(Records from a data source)
= = = =

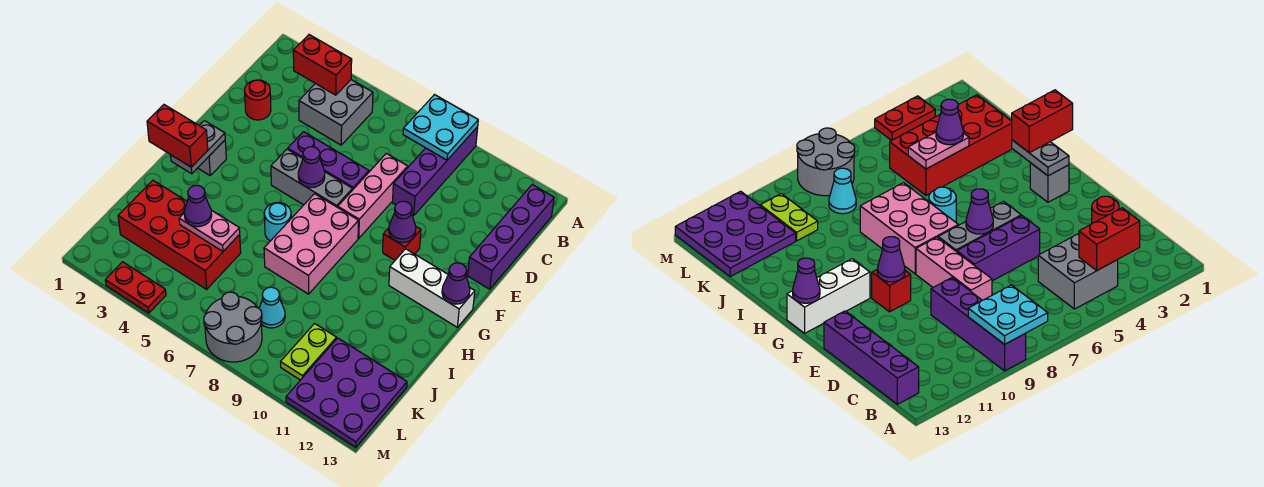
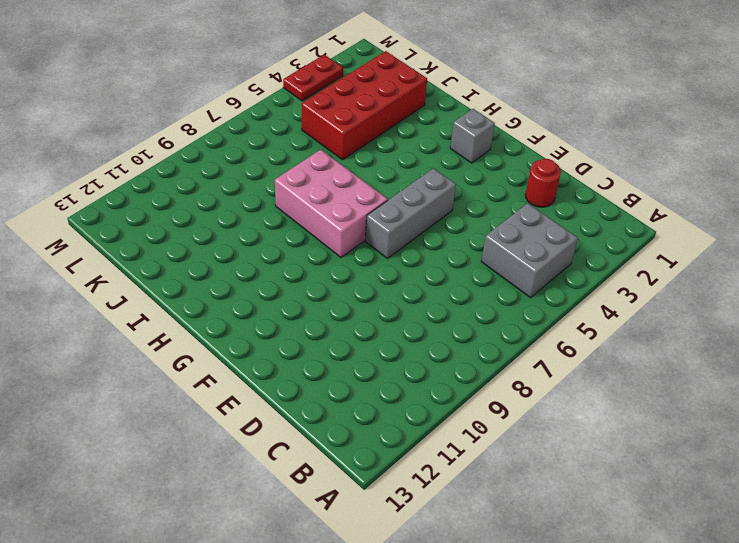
none -> purple brick A9:D9 level 1
none -> purple brick B13:E13 level 1
none -> pink brick D8:F8 level 1

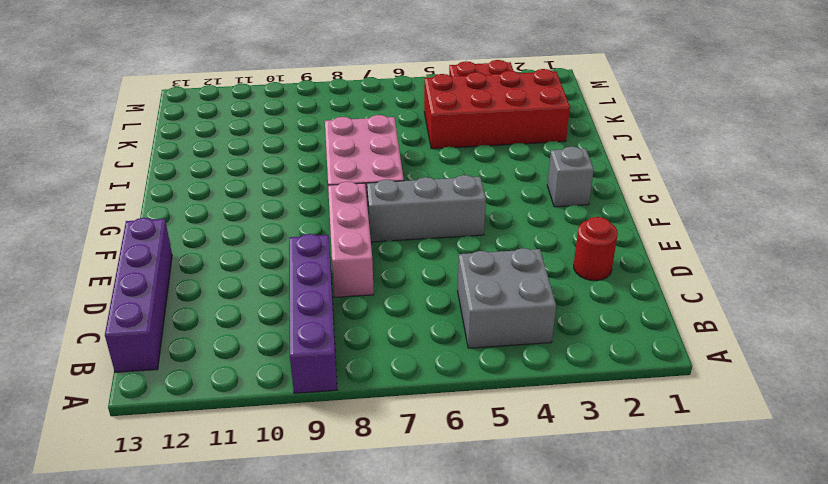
none -> purple brick E5:E7 level 1
none -> red brick F10 level 1
none -> white brick G11:G13 level 1

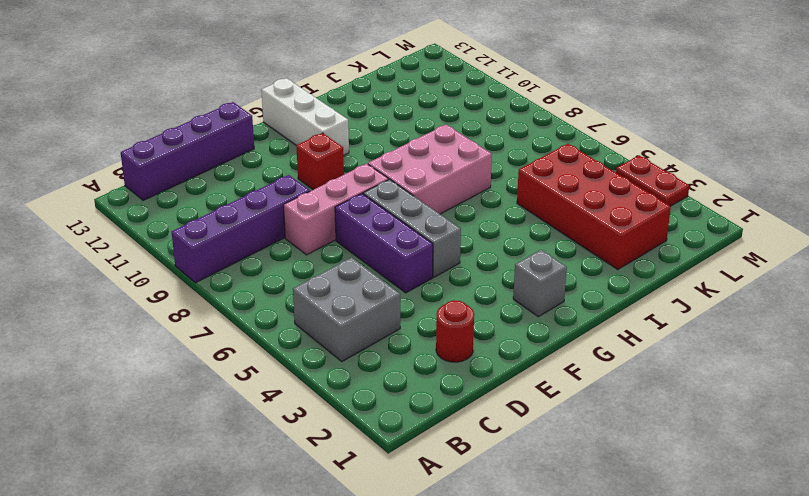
none -> cyan round brick H6 level 1
none -> cyan cone K8 level 1
none -> lime plate K10:L10 level 1

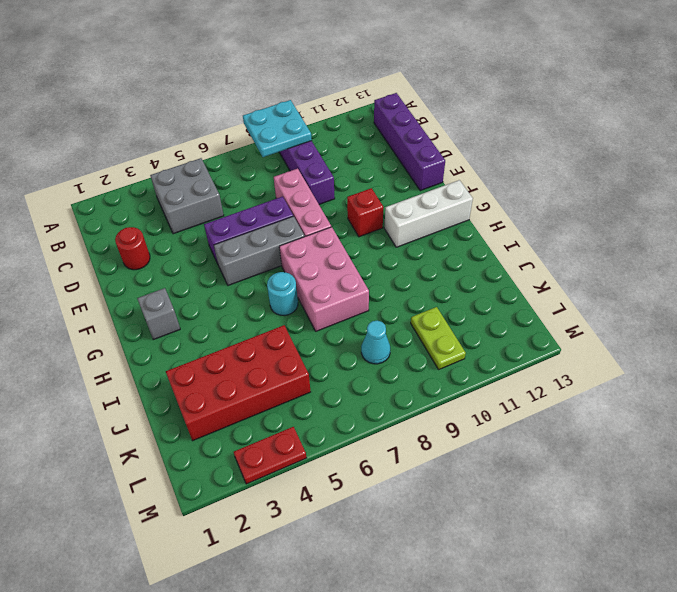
none -> purple plate K11:M13 level 1
none -> grey round brick L7:M8 level 1
none -> red brick B3:B4 level 2

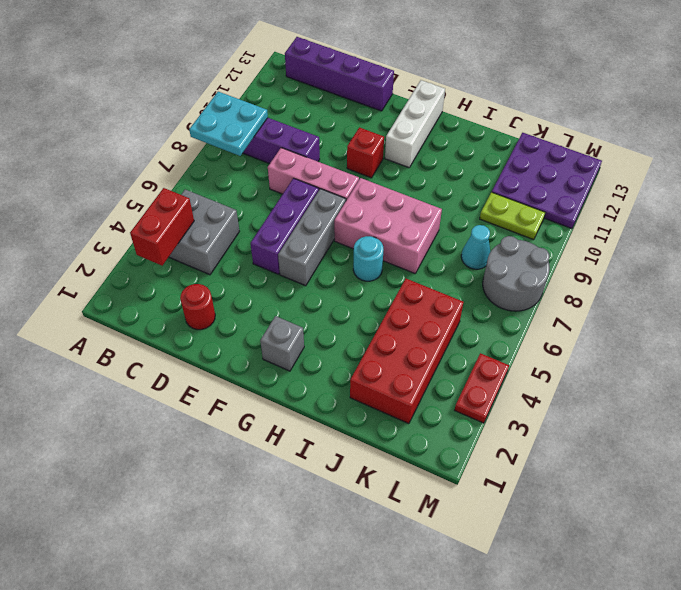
none -> purple cone F6 level 2
none -> purple cone F10 level 2
none -> grey plate G2:H2 level 2

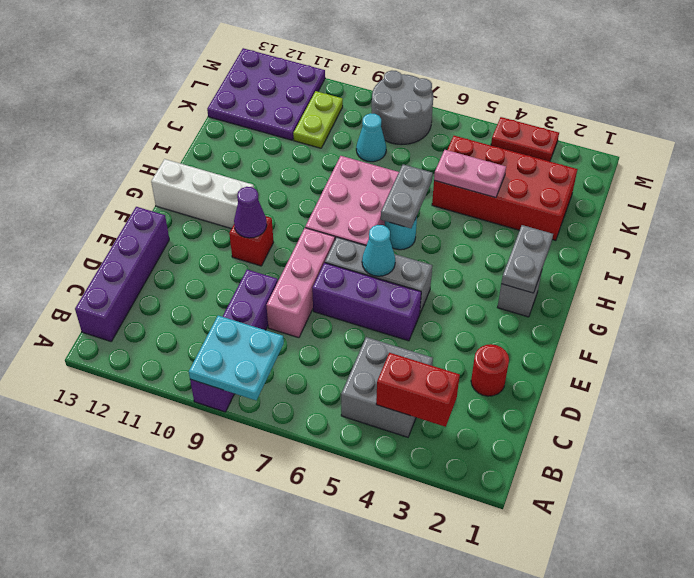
cyan cone F6 level 2 -> purple cone F6 level 2
grey plate H6:I6 level 2 -> none
none -> purple cone G13 level 2
none -> red brick H1:H2 level 3
none -> purple cone J4 level 3

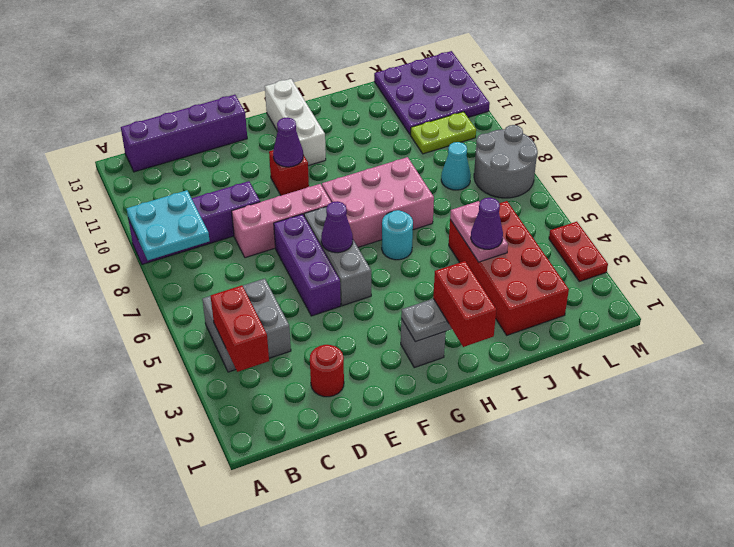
none -> purple cone G13 level 2

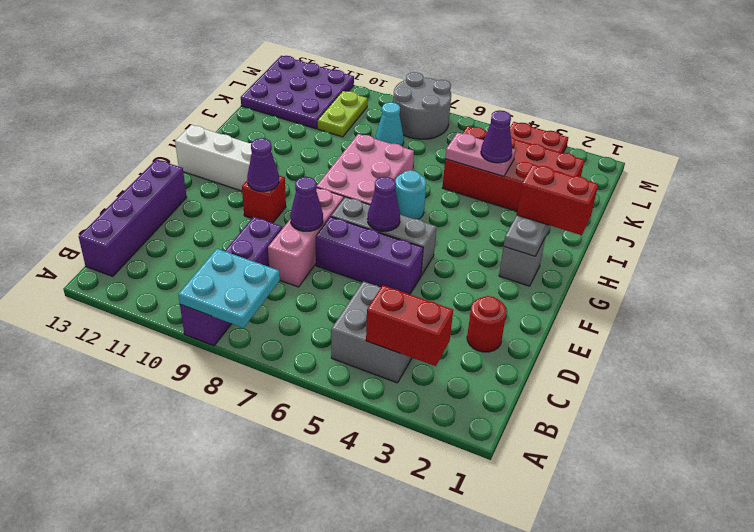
purple cone E8 level 2 -> purple cone G13 level 2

= = = =

YOUR GOAL:
Reproduce every entry word for word, but omit the pictures.

OUTPUT FOR THIS TASK:
none -> purple brick A9:D9 level 1
none -> purple brick B13:E13 level 1
none -> pink brick D8:F8 level 1

none -> purple brick E5:E7 level 1
none -> red brick F10 level 1
none -> white brick G11:G13 level 1

none -> cyan round brick H6 level 1
none -> cyan cone K8 level 1
none -> lime plate K10:L10 level 1

none -> purple plate K11:M13 level 1
none -> grey round brick L7:M8 level 1
none -> red brick B3:B4 level 2

none -> purple cone F6 level 2
none -> purple cone F10 level 2
none -> grey plate G2:H2 level 2

cyan cone F6 level 2 -> purple cone F6 level 2
grey plate H6:I6 level 2 -> none
none -> purple cone G13 level 2
none -> red brick H1:H2 level 3
none -> purple cone J4 level 3

none -> purple cone G13 level 2

purple cone E8 level 2 -> purple cone G13 level 2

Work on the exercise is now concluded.